◆ What the exercise asks ◆
Copy out, from the entries below, each line that holds the string "down".

◆ Provided information ◆
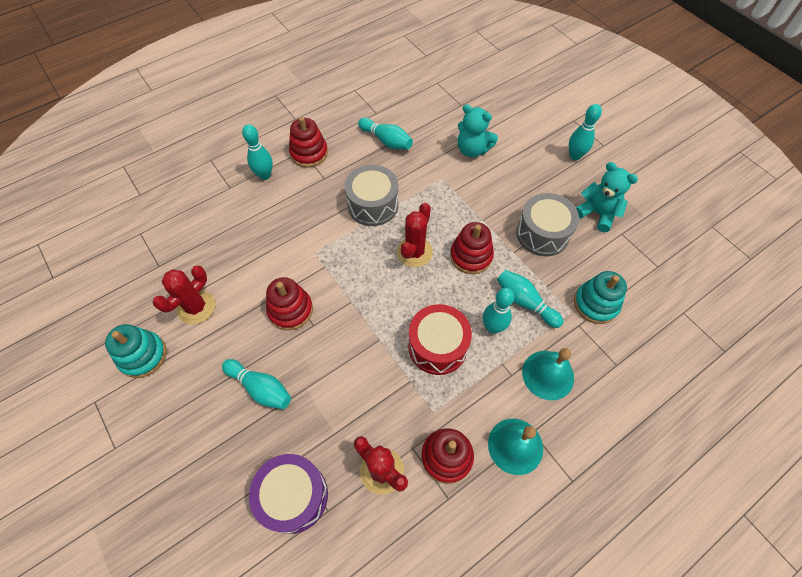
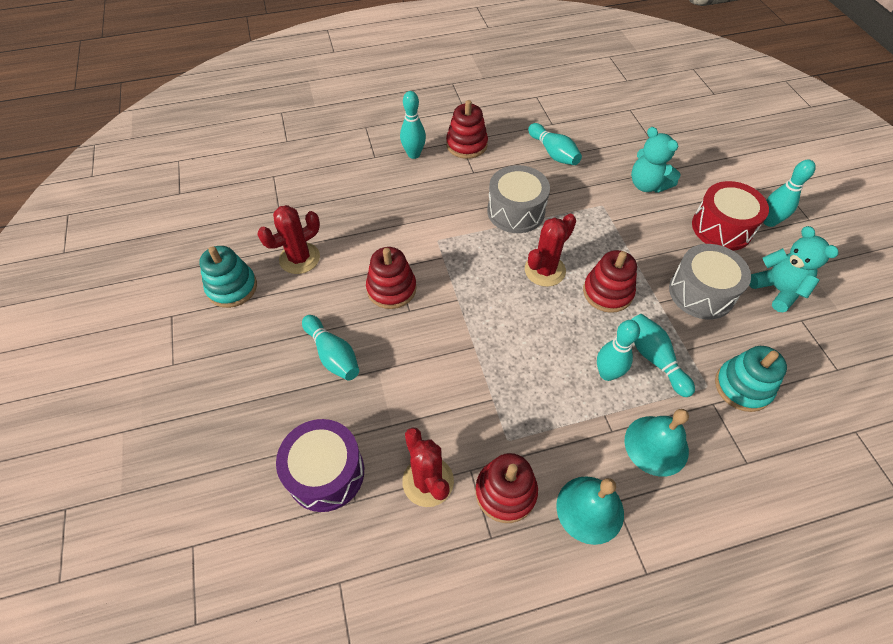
camera: 20 degrees right, 5 degrees down
red drum [408,304,472,375] -> red drum moved to [692,181,769,251]

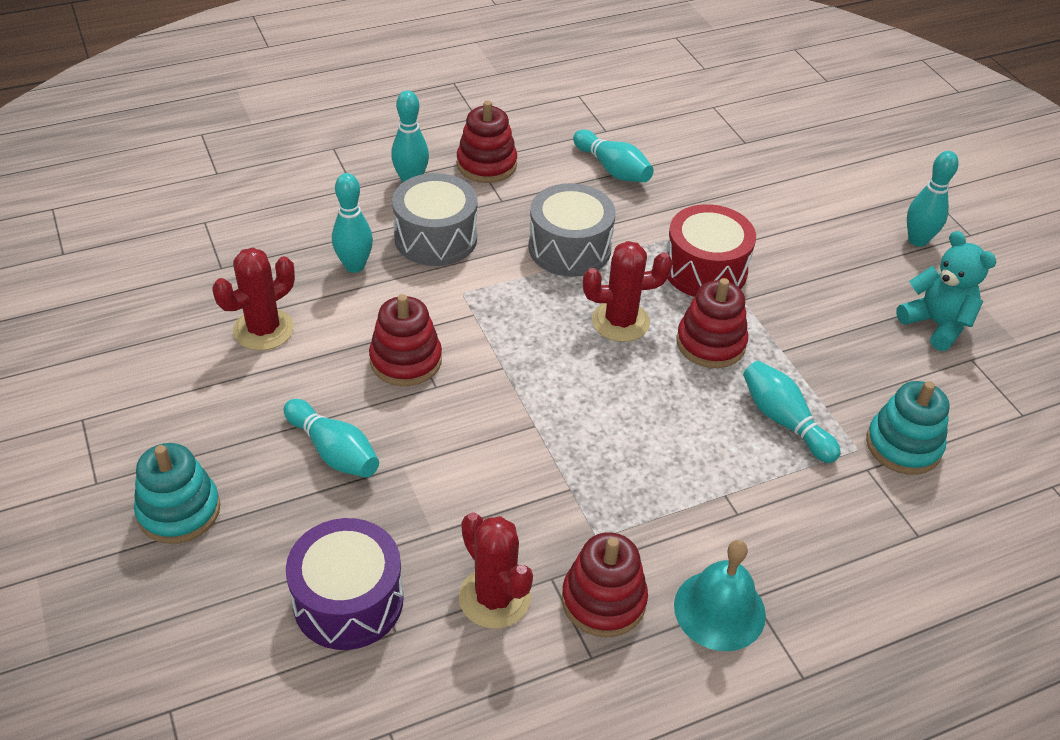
camera: 10 degrees left, 10 degrees down
turquoise stacking toy [199,246,257,308] -> turquoise stacking toy moved to [134,443,220,544]
red cactus [525,214,576,287] -> red cactus turned 45 degrees clockwise [583,241,673,342]
turquoise bowling pin [597,320,640,381] -> turquoise bowling pin moved to [332,173,373,273]
turquoise bell [624,409,689,477] -> none
turquoise teddy bear [631,127,681,193] -> none
grey drum [669,244,751,319] -> grey drum moved to [392,173,478,266]
red drum [692,181,769,251] -> red drum moved to [666,204,756,297]

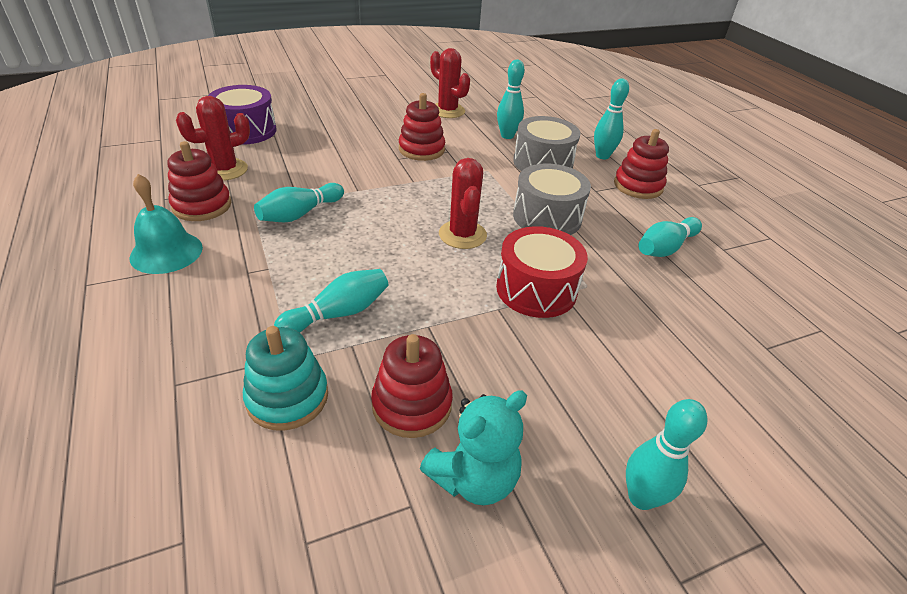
camera: 90 degrees right, 5 degrees down
turquoise stacking toy [134,443,220,544] -> none
turquoise bowling pin [284,399,379,478] -> turquoise bowling pin moved to [254,183,344,222]
red stacking toy [676,278,748,368] -> red stacking toy moved to [371,334,453,438]

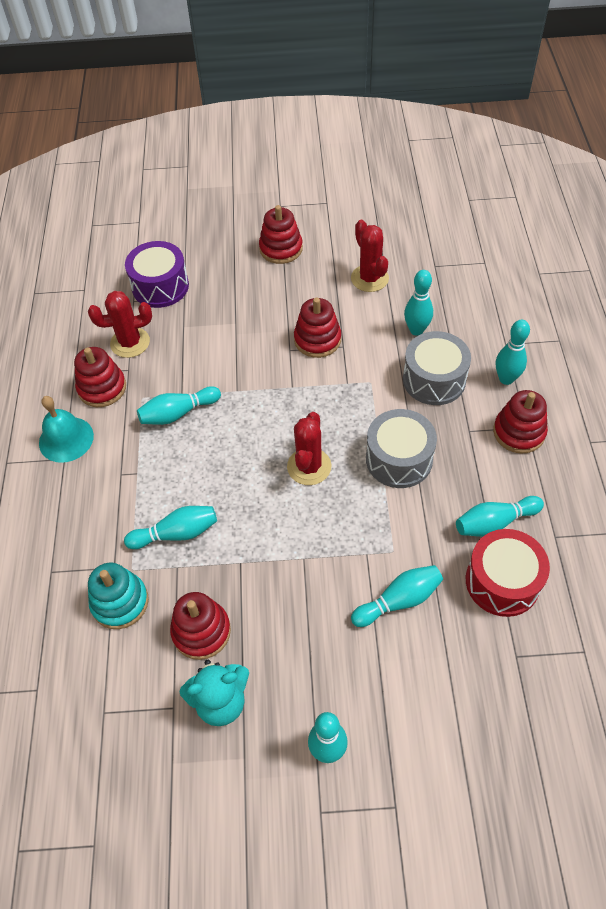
camera: 25 degrees right, 15 degrees up
red drum [496,226,588,318] -> red drum moved to [466,529,550,617]
none -> red stacking toy [259,205,303,264]
none -> turquoise bowling pin [351,565,443,627]

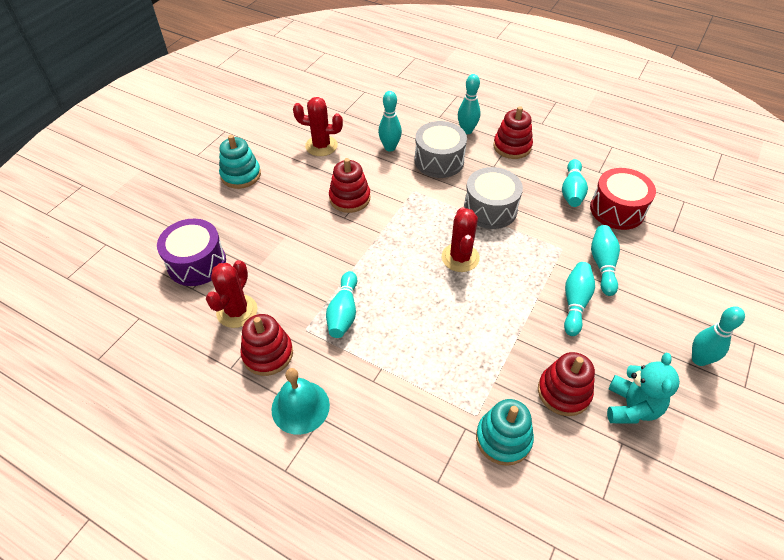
camera: 60 degrees left, 5 degrees down
turquoise bowling pin [124,506,217,549] -> turquoise bowling pin moved to [564,262,595,336]
red stacking toy [259,205,303,264] -> turquoise stacking toy [219,135,261,189]
red cactus [287,412,332,485] -> red cactus turned 45 degrees clockwise [442,207,480,272]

◆ Exercise answer ◆
camera: 20 degrees right, 5 degrees down
camera: 10 degrees left, 10 degrees down
camera: 90 degrees right, 5 degrees down
camera: 60 degrees left, 5 degrees down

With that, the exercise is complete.